WHAT YOU NEED TO DO:
If a line in the records below holds the string "pink", count it, and state only the final count.

MATERIAL PROVIDED:
# # # # #
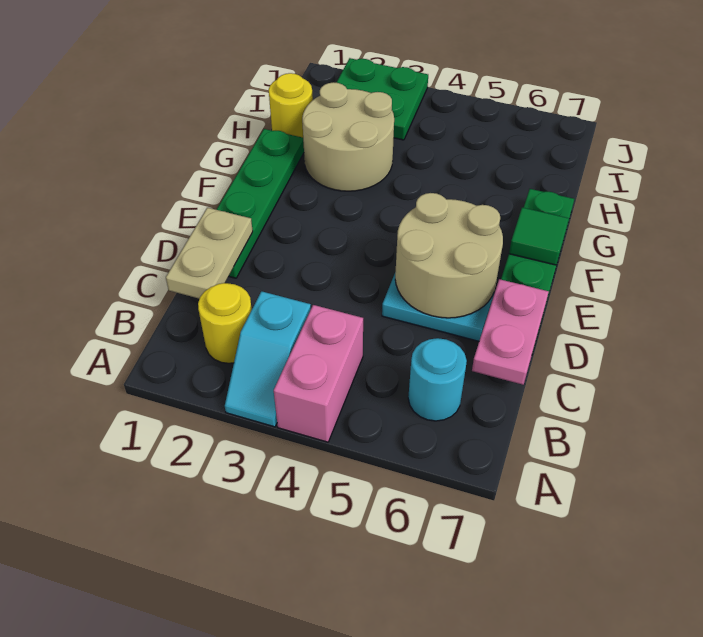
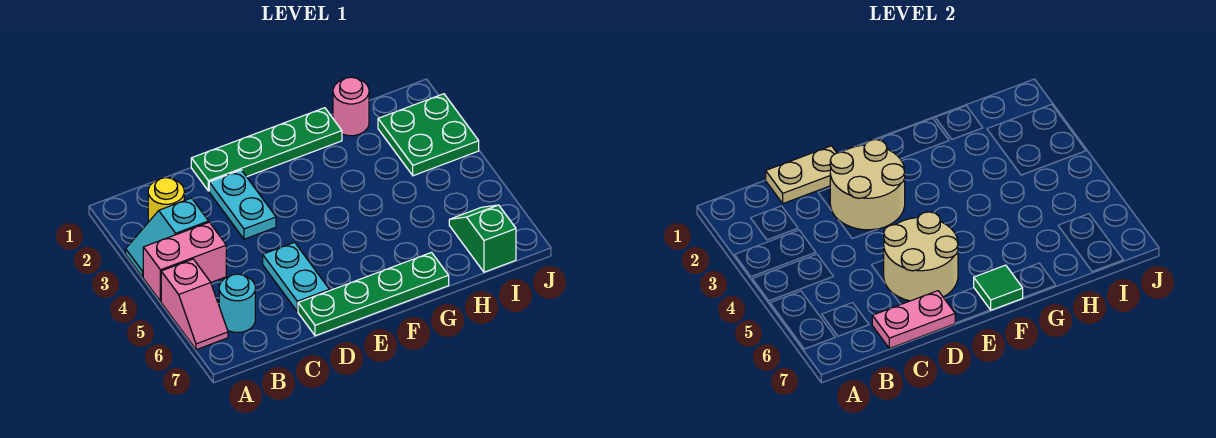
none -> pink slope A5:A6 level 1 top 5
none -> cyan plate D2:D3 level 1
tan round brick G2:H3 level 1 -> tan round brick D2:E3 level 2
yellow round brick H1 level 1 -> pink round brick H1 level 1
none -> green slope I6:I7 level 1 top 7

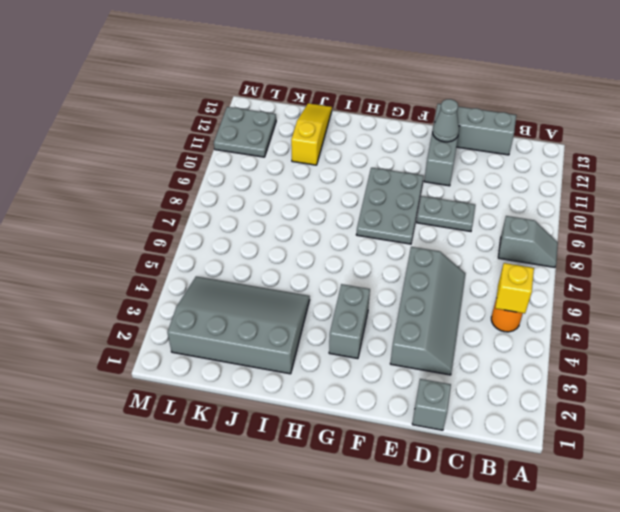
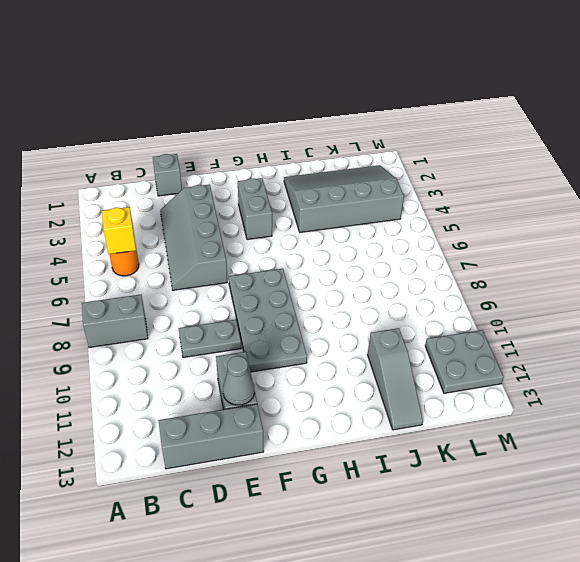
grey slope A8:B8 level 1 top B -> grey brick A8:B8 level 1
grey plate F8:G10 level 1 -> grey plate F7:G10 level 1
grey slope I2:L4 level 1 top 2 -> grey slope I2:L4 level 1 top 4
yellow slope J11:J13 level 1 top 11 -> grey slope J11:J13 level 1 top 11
# # # # #
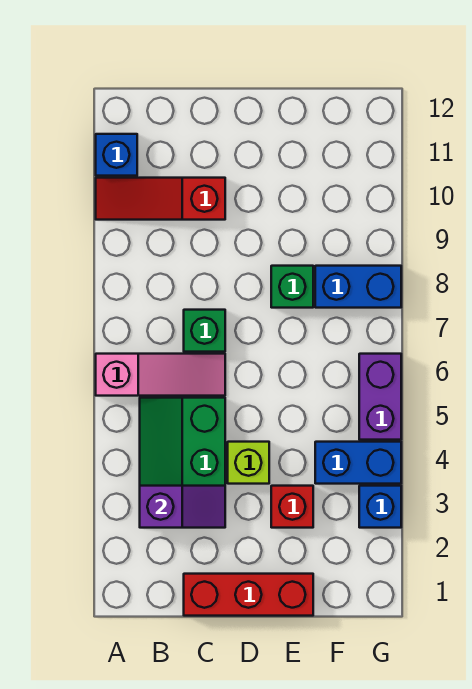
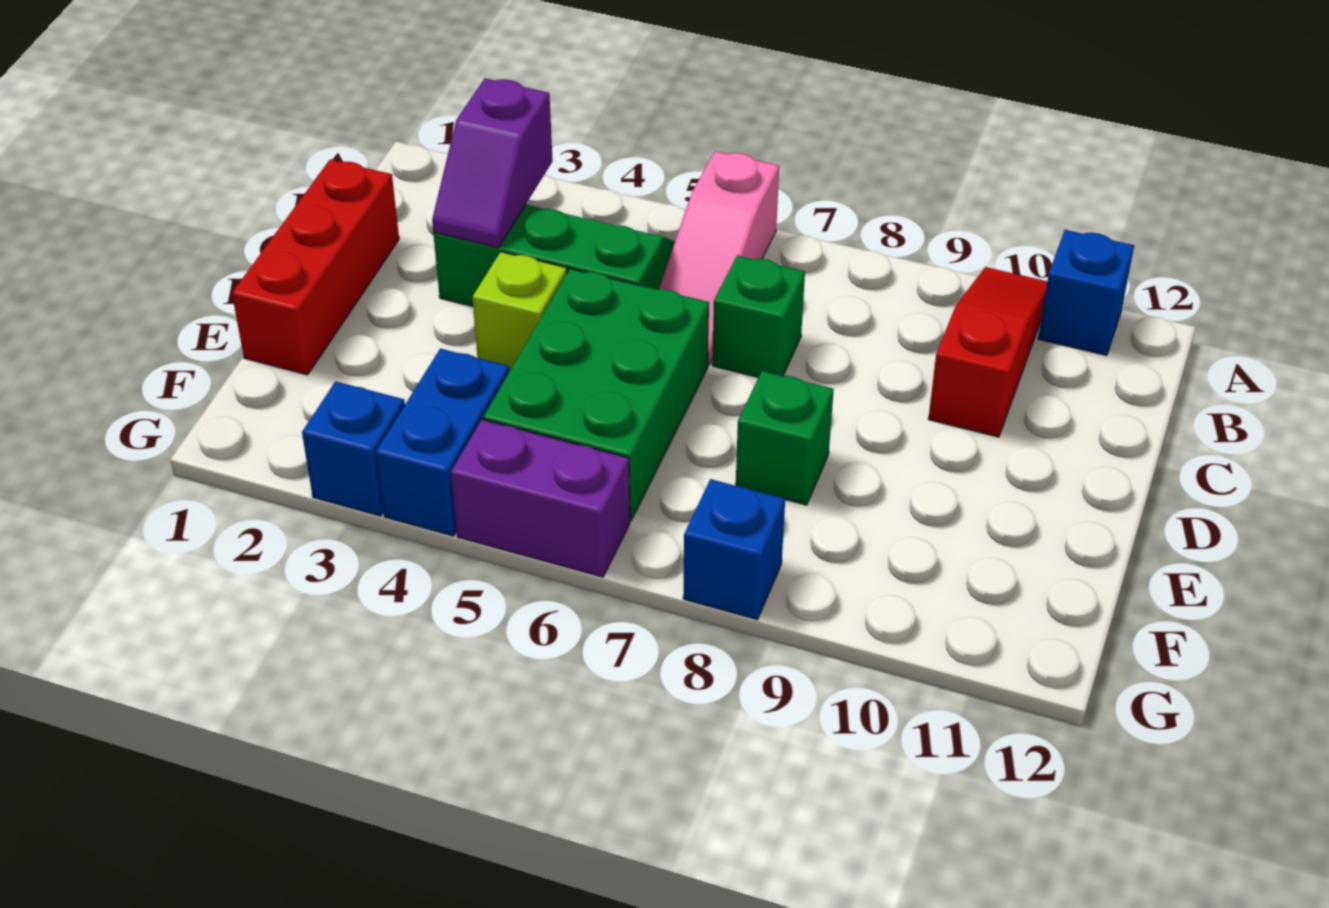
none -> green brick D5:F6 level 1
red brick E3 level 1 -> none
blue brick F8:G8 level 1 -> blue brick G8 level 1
# # # # #
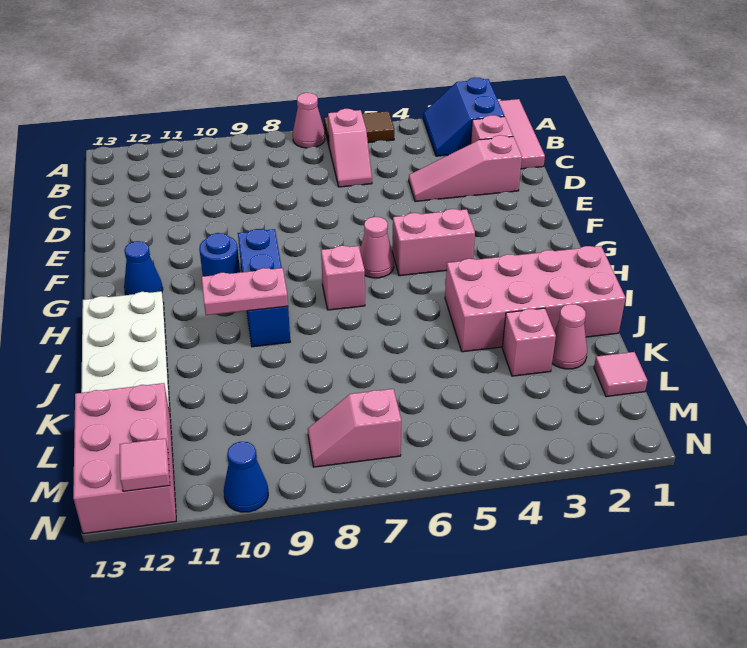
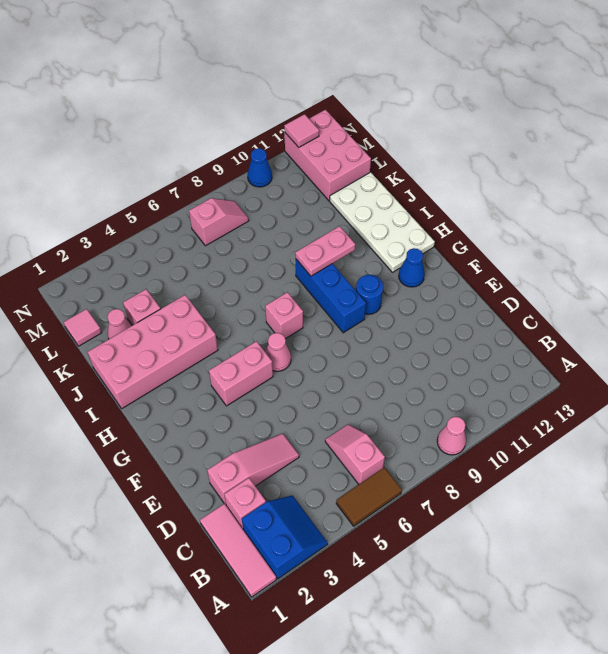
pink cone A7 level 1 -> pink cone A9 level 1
# # # # #
OUTPUT BELOW:
3